START Entries supplied

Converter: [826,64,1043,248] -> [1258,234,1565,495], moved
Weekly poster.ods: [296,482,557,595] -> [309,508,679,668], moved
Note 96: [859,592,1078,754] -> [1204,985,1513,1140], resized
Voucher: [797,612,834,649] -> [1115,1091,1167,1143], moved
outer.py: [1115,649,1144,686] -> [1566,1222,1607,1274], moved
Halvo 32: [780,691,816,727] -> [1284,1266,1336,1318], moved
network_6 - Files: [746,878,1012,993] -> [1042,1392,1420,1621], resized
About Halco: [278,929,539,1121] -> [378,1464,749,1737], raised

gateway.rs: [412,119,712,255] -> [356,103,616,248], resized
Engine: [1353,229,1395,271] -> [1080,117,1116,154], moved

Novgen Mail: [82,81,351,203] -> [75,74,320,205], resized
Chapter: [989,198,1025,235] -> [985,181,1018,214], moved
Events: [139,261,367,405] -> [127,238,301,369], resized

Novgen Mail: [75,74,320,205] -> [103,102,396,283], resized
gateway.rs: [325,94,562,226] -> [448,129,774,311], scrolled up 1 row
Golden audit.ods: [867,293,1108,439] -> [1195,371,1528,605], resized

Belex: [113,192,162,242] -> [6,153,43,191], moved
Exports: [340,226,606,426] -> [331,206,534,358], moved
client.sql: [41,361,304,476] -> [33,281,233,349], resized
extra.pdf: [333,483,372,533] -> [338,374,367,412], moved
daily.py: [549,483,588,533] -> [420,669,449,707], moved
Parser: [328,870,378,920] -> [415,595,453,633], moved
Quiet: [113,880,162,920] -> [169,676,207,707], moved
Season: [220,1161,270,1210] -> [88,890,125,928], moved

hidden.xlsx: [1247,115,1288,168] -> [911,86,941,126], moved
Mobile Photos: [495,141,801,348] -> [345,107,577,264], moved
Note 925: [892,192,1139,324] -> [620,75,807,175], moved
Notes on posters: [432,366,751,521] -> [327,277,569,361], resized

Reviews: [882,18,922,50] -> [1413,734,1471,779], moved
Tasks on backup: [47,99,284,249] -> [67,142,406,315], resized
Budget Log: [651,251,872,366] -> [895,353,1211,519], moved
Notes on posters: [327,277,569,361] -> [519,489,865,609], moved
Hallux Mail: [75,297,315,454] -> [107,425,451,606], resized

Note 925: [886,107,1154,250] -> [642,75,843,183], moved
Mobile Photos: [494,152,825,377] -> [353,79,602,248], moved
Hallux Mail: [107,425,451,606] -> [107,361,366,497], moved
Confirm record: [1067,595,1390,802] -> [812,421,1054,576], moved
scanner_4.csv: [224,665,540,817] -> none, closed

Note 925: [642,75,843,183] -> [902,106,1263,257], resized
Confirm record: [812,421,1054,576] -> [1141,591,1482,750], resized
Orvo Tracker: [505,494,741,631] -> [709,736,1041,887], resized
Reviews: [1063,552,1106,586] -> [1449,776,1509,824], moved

END Entries supplied

Your assignment =
Go through the material and write each line out again exactly.

Exercise answer =
Converter: [826,64,1043,248] -> [1258,234,1565,495], moved
Weekly poster.ods: [296,482,557,595] -> [309,508,679,668], moved
Note 96: [859,592,1078,754] -> [1204,985,1513,1140], resized
Voucher: [797,612,834,649] -> [1115,1091,1167,1143], moved
outer.py: [1115,649,1144,686] -> [1566,1222,1607,1274], moved
Halvo 32: [780,691,816,727] -> [1284,1266,1336,1318], moved
network_6 - Files: [746,878,1012,993] -> [1042,1392,1420,1621], resized
About Halco: [278,929,539,1121] -> [378,1464,749,1737], raised

gateway.rs: [412,119,712,255] -> [356,103,616,248], resized
Engine: [1353,229,1395,271] -> [1080,117,1116,154], moved

Novgen Mail: [82,81,351,203] -> [75,74,320,205], resized
Chapter: [989,198,1025,235] -> [985,181,1018,214], moved
Events: [139,261,367,405] -> [127,238,301,369], resized

Novgen Mail: [75,74,320,205] -> [103,102,396,283], resized
gateway.rs: [325,94,562,226] -> [448,129,774,311], scrolled up 1 row
Golden audit.ods: [867,293,1108,439] -> [1195,371,1528,605], resized

Belex: [113,192,162,242] -> [6,153,43,191], moved
Exports: [340,226,606,426] -> [331,206,534,358], moved
client.sql: [41,361,304,476] -> [33,281,233,349], resized
extra.pdf: [333,483,372,533] -> [338,374,367,412], moved
daily.py: [549,483,588,533] -> [420,669,449,707], moved
Parser: [328,870,378,920] -> [415,595,453,633], moved
Quiet: [113,880,162,920] -> [169,676,207,707], moved
Season: [220,1161,270,1210] -> [88,890,125,928], moved

hidden.xlsx: [1247,115,1288,168] -> [911,86,941,126], moved
Mobile Photos: [495,141,801,348] -> [345,107,577,264], moved
Note 925: [892,192,1139,324] -> [620,75,807,175], moved
Notes on posters: [432,366,751,521] -> [327,277,569,361], resized

Reviews: [882,18,922,50] -> [1413,734,1471,779], moved
Tasks on backup: [47,99,284,249] -> [67,142,406,315], resized
Budget Log: [651,251,872,366] -> [895,353,1211,519], moved
Notes on posters: [327,277,569,361] -> [519,489,865,609], moved
Hallux Mail: [75,297,315,454] -> [107,425,451,606], resized

Note 925: [886,107,1154,250] -> [642,75,843,183], moved
Mobile Photos: [494,152,825,377] -> [353,79,602,248], moved
Hallux Mail: [107,425,451,606] -> [107,361,366,497], moved
Confirm record: [1067,595,1390,802] -> [812,421,1054,576], moved
scanner_4.csv: [224,665,540,817] -> none, closed

Note 925: [642,75,843,183] -> [902,106,1263,257], resized
Confirm record: [812,421,1054,576] -> [1141,591,1482,750], resized
Orvo Tracker: [505,494,741,631] -> [709,736,1041,887], resized
Reviews: [1063,552,1106,586] -> [1449,776,1509,824], moved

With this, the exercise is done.